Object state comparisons
□ □ □
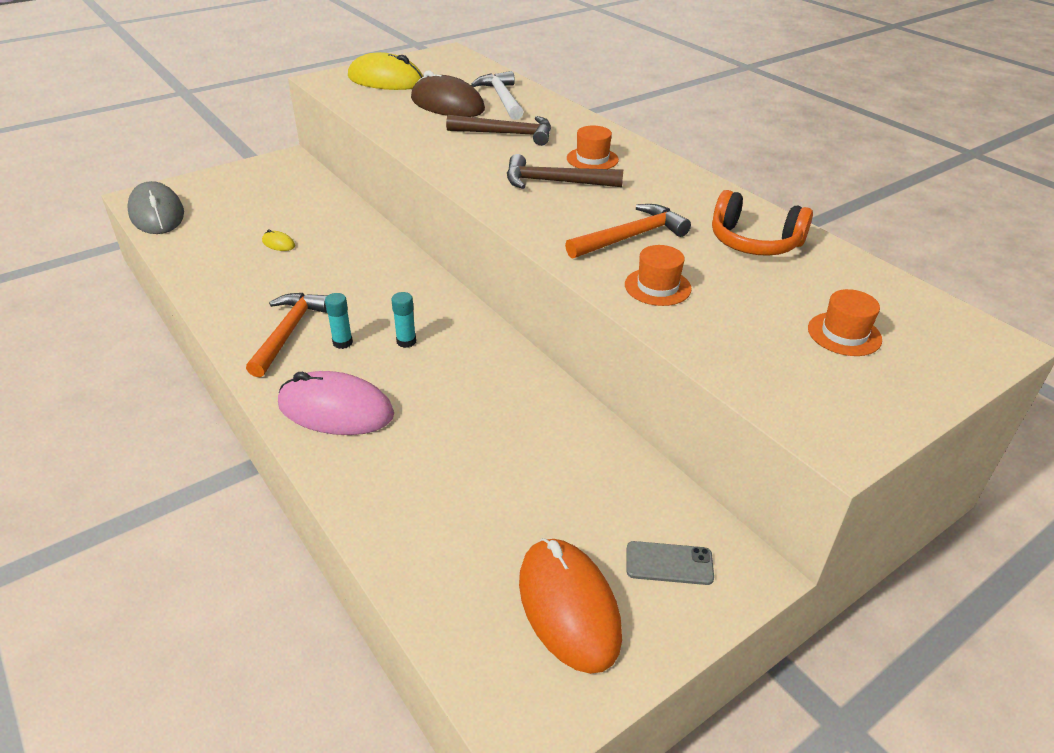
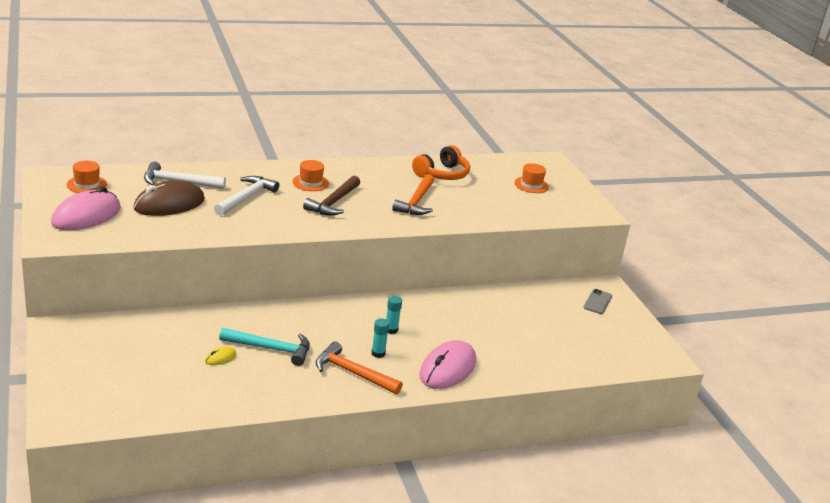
camera: 75 degrees left, 10 degrees down
(157, 214) = (107, 415): grey mouse -> none
(312, 268) = (271, 349): none -> turquoise hammer
(386, 80) = (86, 216): yellow mouse -> pink mouse
(507, 134) = (246, 197): brown hammer -> white hammer
(568, 607) = (614, 333): orange mouse -> none
(630, 237) = (416, 202): orange hammer -> orange hammer turned 150 degrees counterclockwise
(657, 287) = (471, 211): orange hat -> orange hat (87, 184)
□ □ □
### TASK
Scan the data above and copy each line containing the word "mouse".

### RESPONSE TO THIS TASK
(157, 214) = (107, 415): grey mouse -> none
(386, 80) = (86, 216): yellow mouse -> pink mouse
(568, 607) = (614, 333): orange mouse -> none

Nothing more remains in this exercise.